Multi-step shape edit data:
-=-=-=-=-

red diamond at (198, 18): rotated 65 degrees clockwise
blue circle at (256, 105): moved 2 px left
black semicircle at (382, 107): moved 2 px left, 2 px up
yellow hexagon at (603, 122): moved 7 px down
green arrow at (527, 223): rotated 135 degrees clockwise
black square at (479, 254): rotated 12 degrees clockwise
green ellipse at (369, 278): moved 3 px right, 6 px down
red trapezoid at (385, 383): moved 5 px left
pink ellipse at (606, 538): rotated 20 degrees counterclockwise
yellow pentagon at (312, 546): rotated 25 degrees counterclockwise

-=-=-=-=-

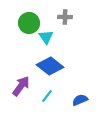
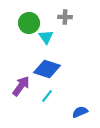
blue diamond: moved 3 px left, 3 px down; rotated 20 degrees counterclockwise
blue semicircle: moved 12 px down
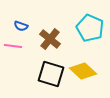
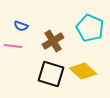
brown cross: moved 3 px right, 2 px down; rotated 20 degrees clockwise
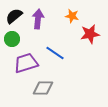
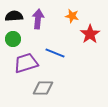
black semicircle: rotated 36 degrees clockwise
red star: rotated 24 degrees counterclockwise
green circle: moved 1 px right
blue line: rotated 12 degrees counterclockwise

-=-=-=-=-

**Task directions**
Out of the data above, set down the lines from the one with "black semicircle at" to the one with "yellow pentagon at", both included, exactly as written and with no additions.

**Answer to this problem**
black semicircle at (382, 107): moved 2 px left, 2 px up
yellow hexagon at (603, 122): moved 7 px down
green arrow at (527, 223): rotated 135 degrees clockwise
black square at (479, 254): rotated 12 degrees clockwise
green ellipse at (369, 278): moved 3 px right, 6 px down
red trapezoid at (385, 383): moved 5 px left
pink ellipse at (606, 538): rotated 20 degrees counterclockwise
yellow pentagon at (312, 546): rotated 25 degrees counterclockwise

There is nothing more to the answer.